• _Activity_
Taking the line with "camera: 135 degrees left, 20 degrees down" as the first and the line with "(503, 149) = (238, 242): green" as the last, set down exactly every line in that range from the entries below, and no more.

• _Data records_
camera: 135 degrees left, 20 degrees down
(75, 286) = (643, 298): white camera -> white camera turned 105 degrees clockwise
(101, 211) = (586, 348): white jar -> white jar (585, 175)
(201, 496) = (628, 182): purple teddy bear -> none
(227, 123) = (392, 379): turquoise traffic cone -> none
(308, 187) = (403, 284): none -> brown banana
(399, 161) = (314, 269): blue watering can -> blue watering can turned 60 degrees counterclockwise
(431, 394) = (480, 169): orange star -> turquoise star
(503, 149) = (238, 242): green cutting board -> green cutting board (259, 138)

...

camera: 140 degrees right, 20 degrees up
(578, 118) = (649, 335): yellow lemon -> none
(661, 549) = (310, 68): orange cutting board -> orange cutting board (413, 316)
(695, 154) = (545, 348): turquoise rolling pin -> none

---

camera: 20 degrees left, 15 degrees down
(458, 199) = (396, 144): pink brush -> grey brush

• _Expected output_
camera: 135 degrees left, 20 degrees down
(75, 286) = (643, 298): white camera -> white camera turned 105 degrees clockwise
(101, 211) = (586, 348): white jar -> white jar (585, 175)
(201, 496) = (628, 182): purple teddy bear -> none
(227, 123) = (392, 379): turquoise traffic cone -> none
(308, 187) = (403, 284): none -> brown banana
(399, 161) = (314, 269): blue watering can -> blue watering can turned 60 degrees counterclockwise
(431, 394) = (480, 169): orange star -> turquoise star
(503, 149) = (238, 242): green cutting board -> green cutting board (259, 138)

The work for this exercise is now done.